■ EXTRACTED INFORMATION:
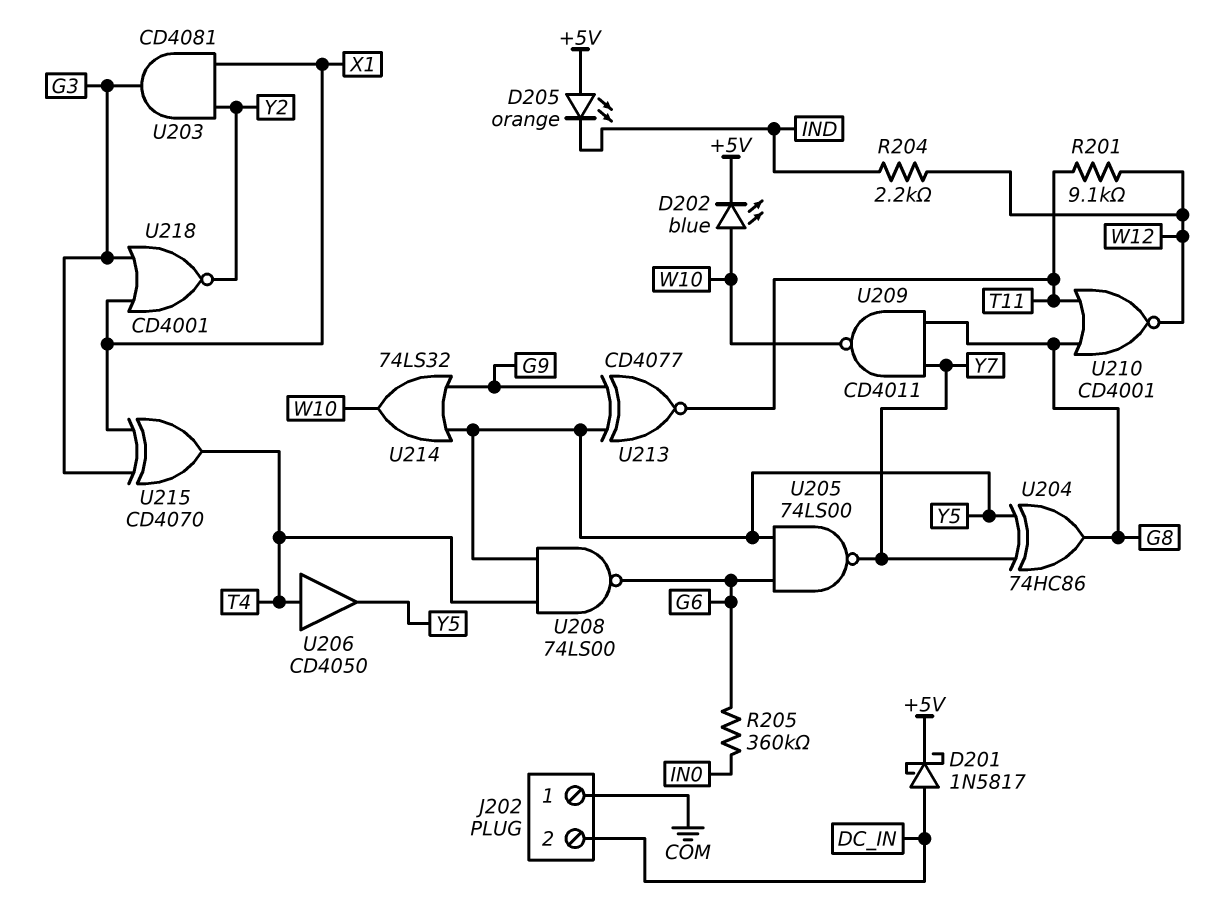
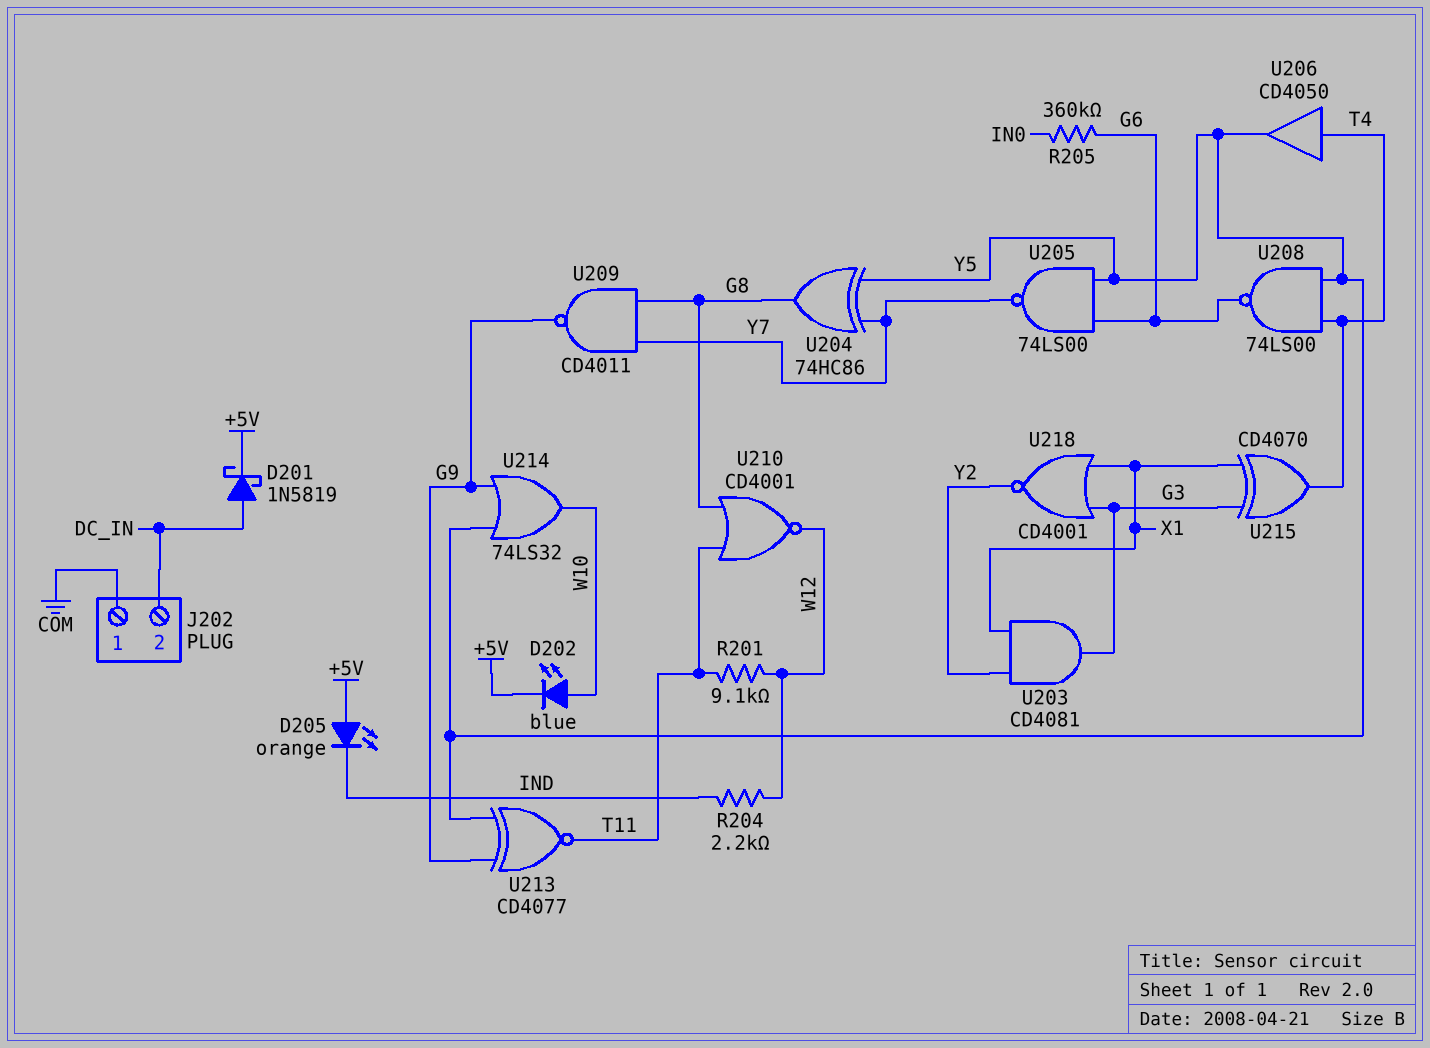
D201: schottky 1N5817 (A DC_IN, K +5V) -> schottky 1N5819 (A DC_IN, K +5V)
U209: NAND CD4011 (in G8, in Y7, out W10) -> NAND CD4011 (in G8, in Y7, out G9)

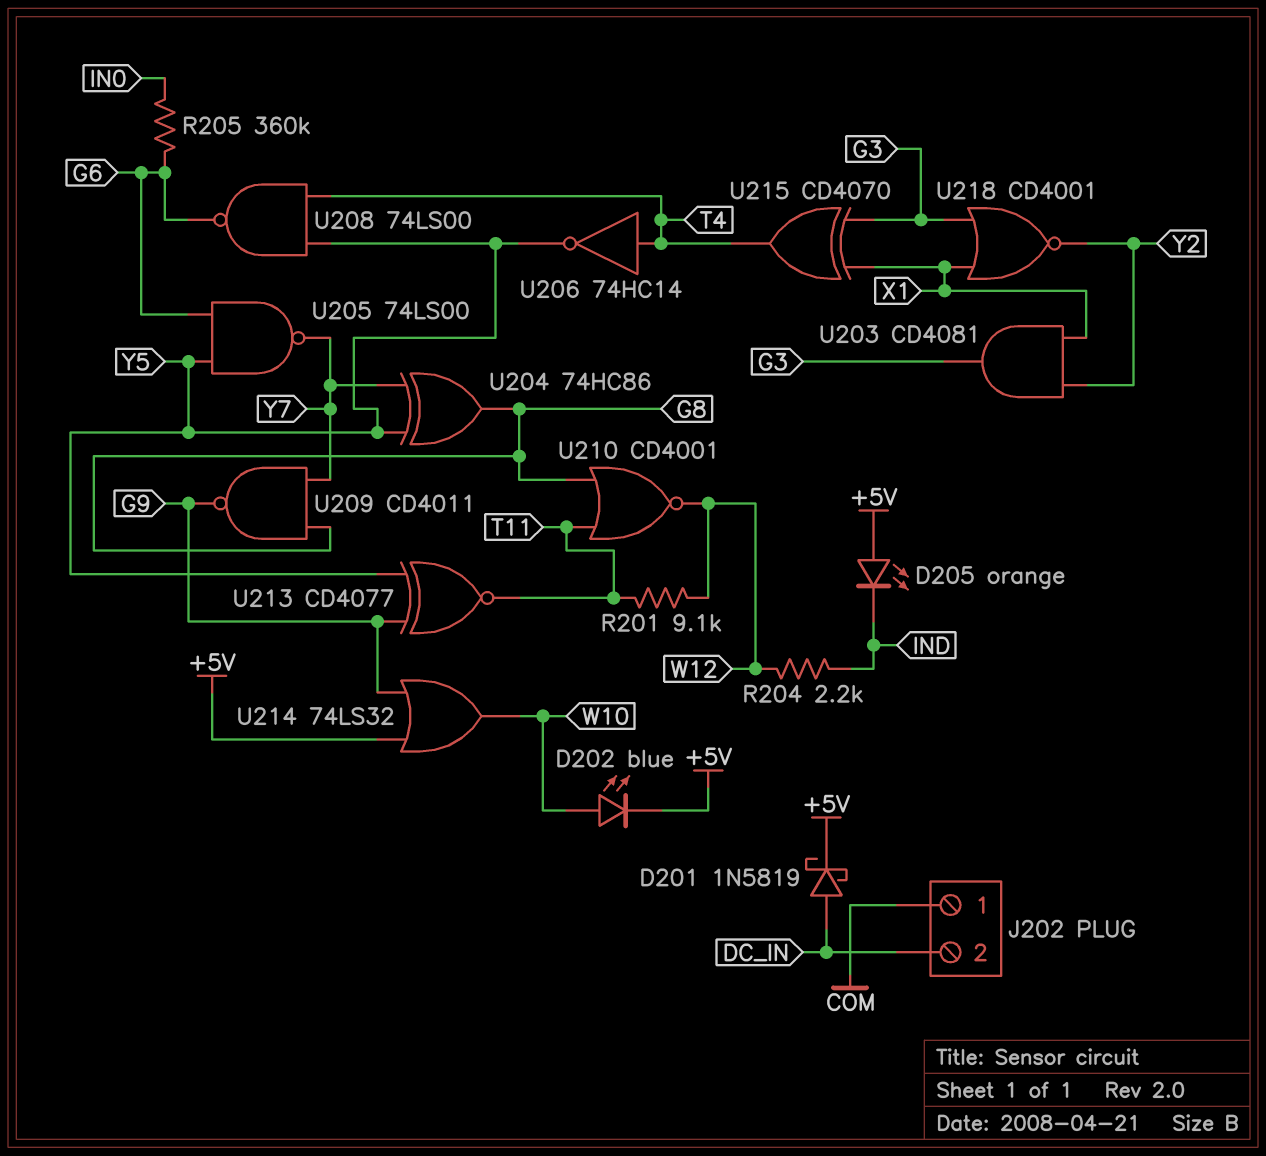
U206: buffer CD4050 (in T4, out Y5) -> NOT 74HC14 (in T4, out Y5)
U214: OR 74LS32 (in G9, in Y5, out W10) -> OR 74LS32 (in +5V, in G9, out W10)

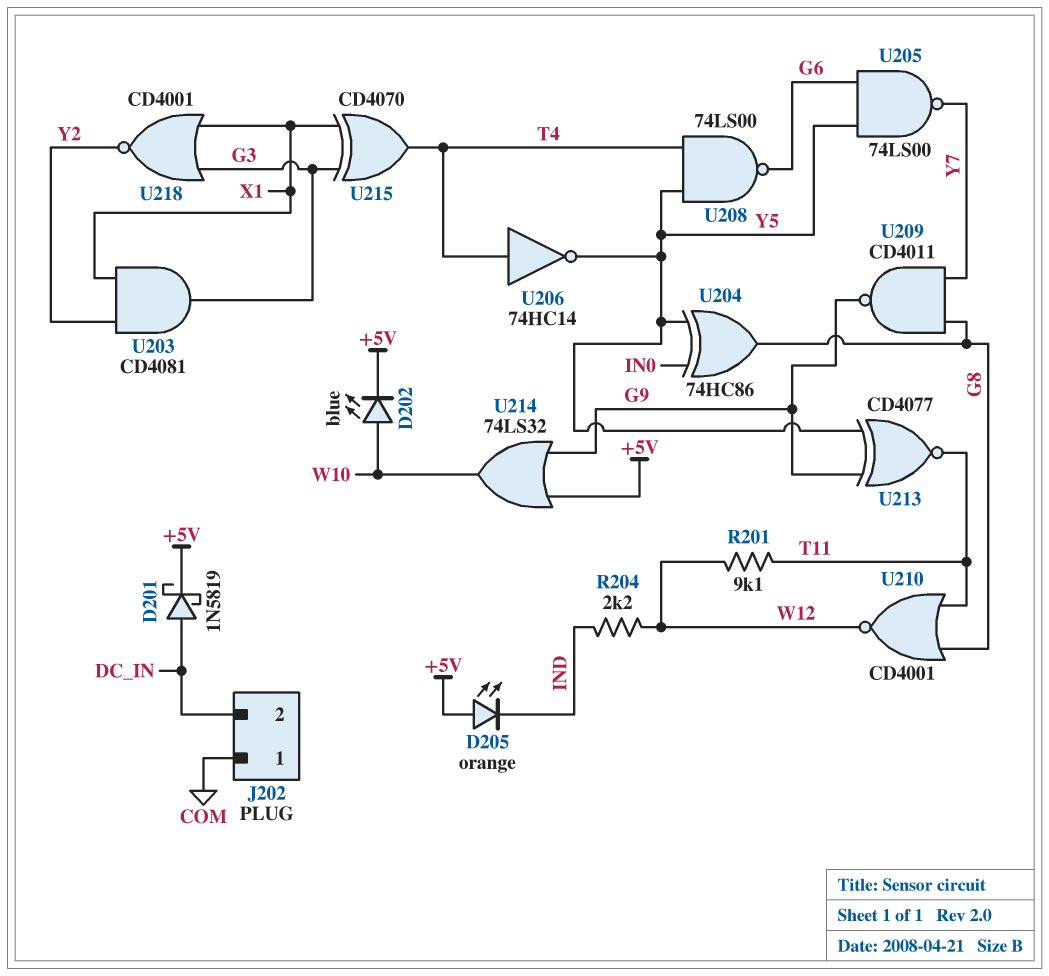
R205: 360k (G6, IN0) -> none
U204: XOR 74HC86 (in Y5, in Y7, out G8) -> XOR 74HC86 (in IN0, in Y5, out G8)

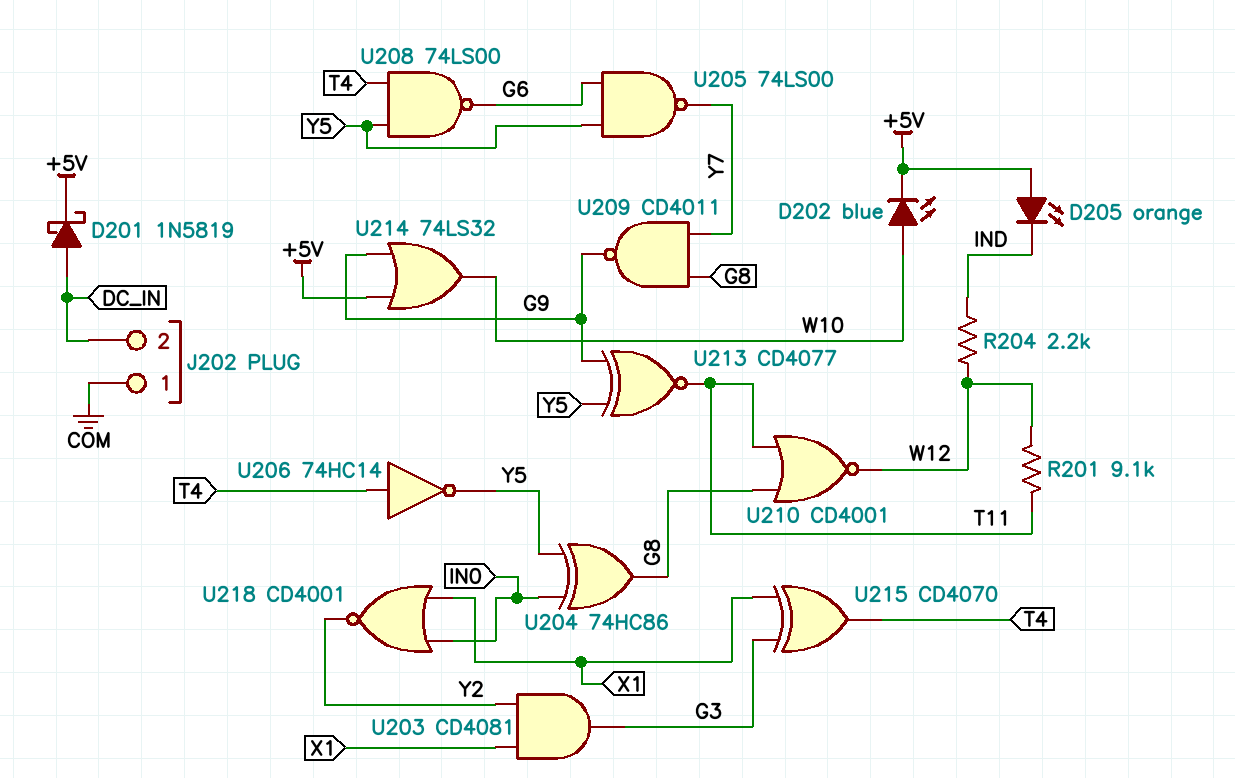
U218: NOR CD4001 (in G3, in X1, out Y2) -> NOR CD4001 (in IN0, in X1, out Y2)

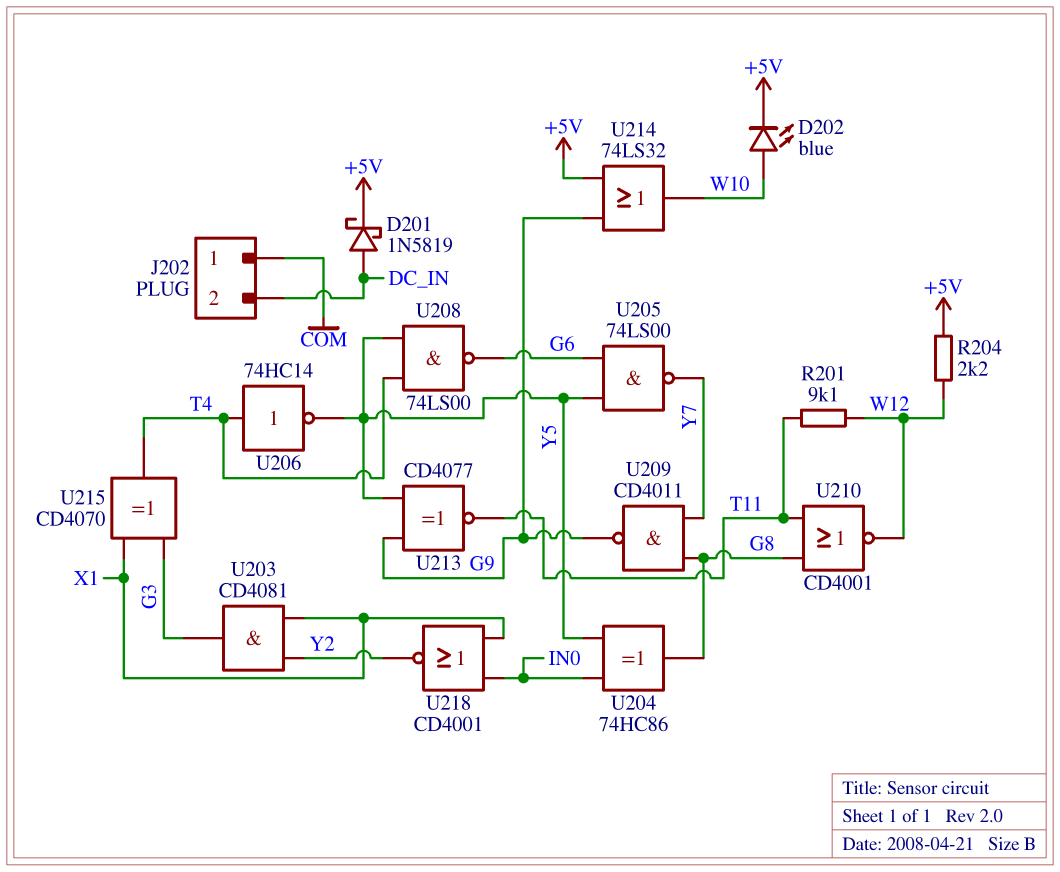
D205: LED orange (A +5V, K IND) -> none
R204: 2.2k (IND, W12) -> 2.2k (+5V, W12)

■ HOW TO COMPLETE THIS TASK:
Your copy should hold only the lines from the line with "R205: 360k (G6, IN0) -> none" through the end of the data above, both ends included, transcribed exactly and without pictures.

■ RESULT OF THIS TASK:
R205: 360k (G6, IN0) -> none
U204: XOR 74HC86 (in Y5, in Y7, out G8) -> XOR 74HC86 (in IN0, in Y5, out G8)

U218: NOR CD4001 (in G3, in X1, out Y2) -> NOR CD4001 (in IN0, in X1, out Y2)

D205: LED orange (A +5V, K IND) -> none
R204: 2.2k (IND, W12) -> 2.2k (+5V, W12)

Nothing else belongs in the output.